### Exercise:
Leave the pictures out and print every record below exactly as it stands.
[Task input Boundary: Start]
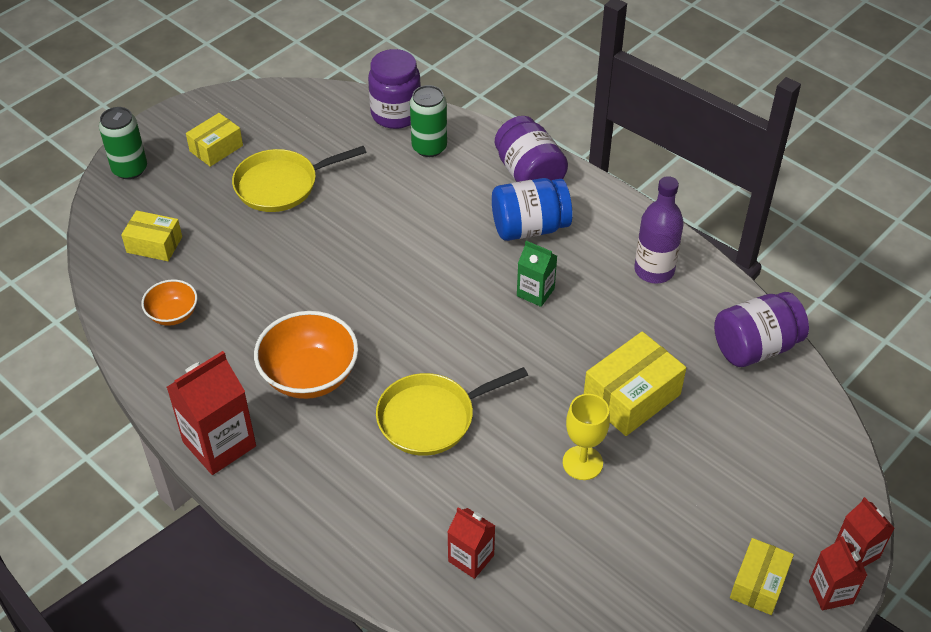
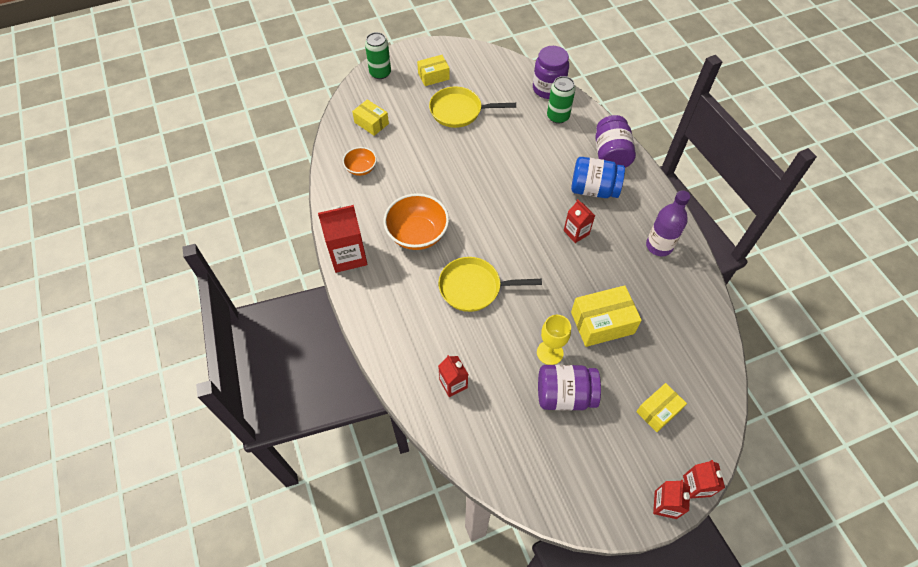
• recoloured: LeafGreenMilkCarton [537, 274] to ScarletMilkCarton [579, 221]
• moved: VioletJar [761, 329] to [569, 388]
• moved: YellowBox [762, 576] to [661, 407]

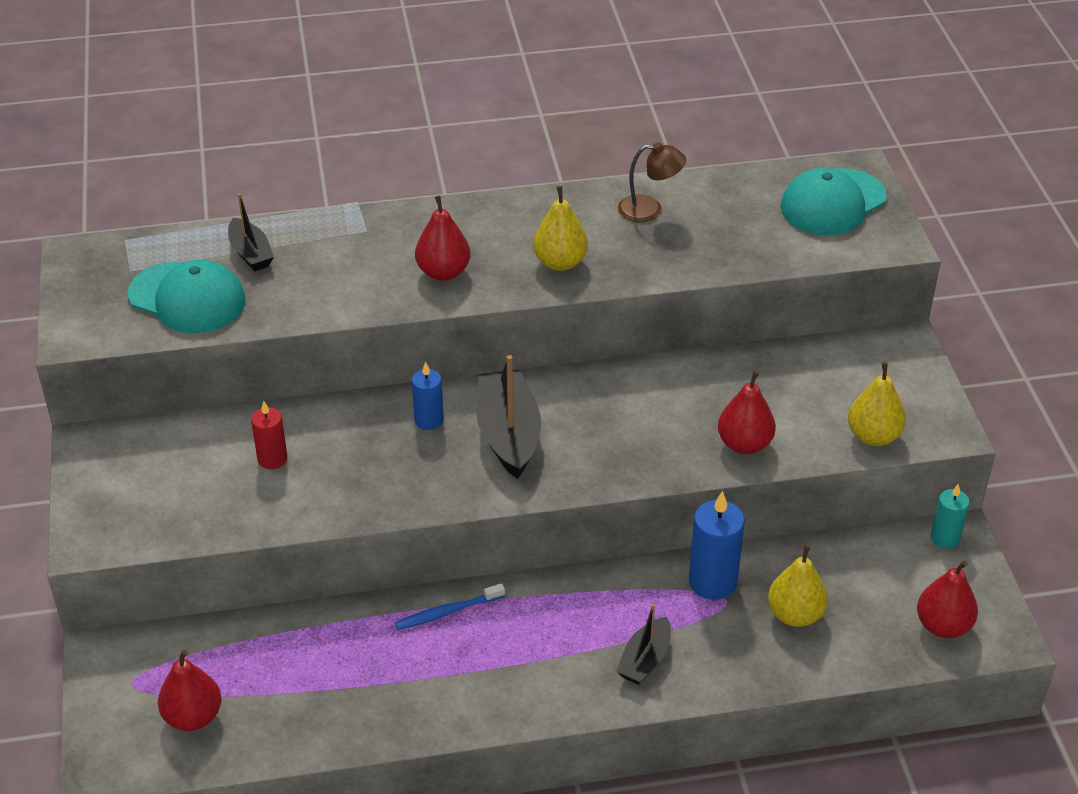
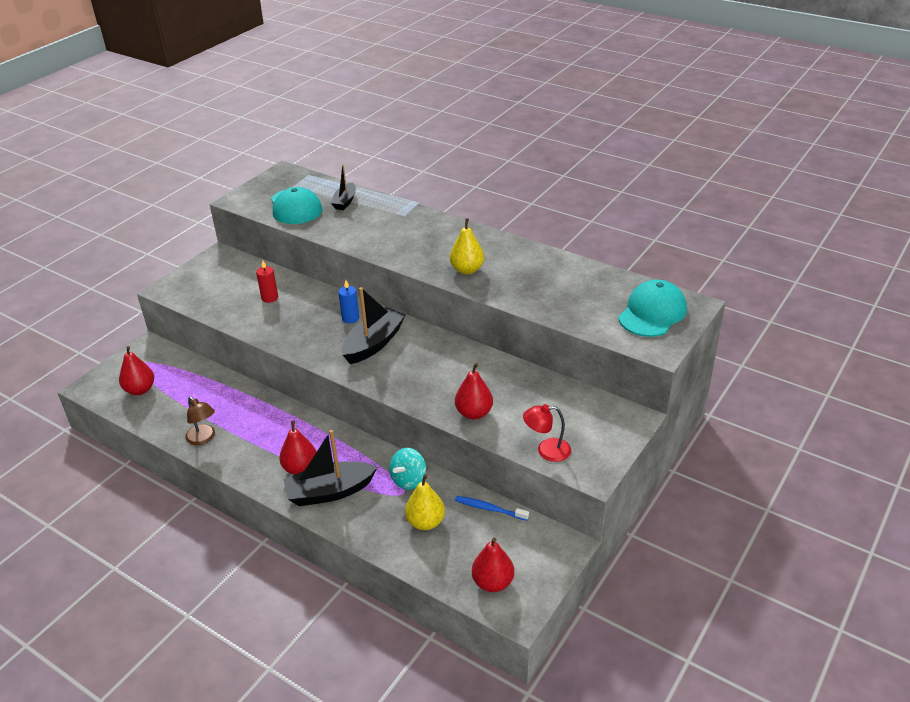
• moved: DarkBrownDeskLamp [652, 182] to [200, 420]
• turned: TurquoiseCap [833, 202] = [652, 308] 120 degrees clockwise
• moved: ScarletPearFruit [443, 238] to [298, 447]
• replaced: YellowPearFruit [877, 404] to ScarletDeskLamp [547, 433]
• removed: TurquoiseCandle [950, 516]
• replaced: CobaltCandle [717, 545] to TurquoiseToyTop [407, 469]
• moved: CobaltToothbrush [450, 606] to [492, 508]
• resized: EbonyToyBoat [643, 644] = [330, 468] x1.69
[Task input Boundary: End]
### Task output:
• recoloured: LeafGreenMilkCarton [537, 274] to ScarletMilkCarton [579, 221]
• moved: VioletJar [761, 329] to [569, 388]
• moved: YellowBox [762, 576] to [661, 407]

• moved: DarkBrownDeskLamp [652, 182] to [200, 420]
• turned: TurquoiseCap [833, 202] = [652, 308] 120 degrees clockwise
• moved: ScarletPearFruit [443, 238] to [298, 447]
• replaced: YellowPearFruit [877, 404] to ScarletDeskLamp [547, 433]
• removed: TurquoiseCandle [950, 516]
• replaced: CobaltCandle [717, 545] to TurquoiseToyTop [407, 469]
• moved: CobaltToothbrush [450, 606] to [492, 508]
• resized: EbonyToyBoat [643, 644] = [330, 468] x1.69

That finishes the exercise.